Goal of the exercise:
While reading through the material below, copy each line that holds the word "none".

Data listing:
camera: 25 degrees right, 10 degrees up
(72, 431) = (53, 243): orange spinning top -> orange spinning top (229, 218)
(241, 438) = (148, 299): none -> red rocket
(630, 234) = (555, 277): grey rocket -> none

* * *

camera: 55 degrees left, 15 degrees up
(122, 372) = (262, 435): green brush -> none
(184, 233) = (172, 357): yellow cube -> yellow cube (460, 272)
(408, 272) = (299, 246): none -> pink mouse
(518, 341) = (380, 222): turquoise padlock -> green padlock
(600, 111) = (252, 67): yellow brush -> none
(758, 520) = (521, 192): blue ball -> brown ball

--

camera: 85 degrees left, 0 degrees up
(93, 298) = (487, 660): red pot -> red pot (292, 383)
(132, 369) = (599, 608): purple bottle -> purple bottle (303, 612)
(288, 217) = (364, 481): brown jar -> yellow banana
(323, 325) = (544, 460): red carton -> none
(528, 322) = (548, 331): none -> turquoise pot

Solution:
(241, 438) = (148, 299): none -> red rocket
(630, 234) = (555, 277): grey rocket -> none
(122, 372) = (262, 435): green brush -> none
(408, 272) = (299, 246): none -> pink mouse
(600, 111) = (252, 67): yellow brush -> none
(323, 325) = (544, 460): red carton -> none
(528, 322) = (548, 331): none -> turquoise pot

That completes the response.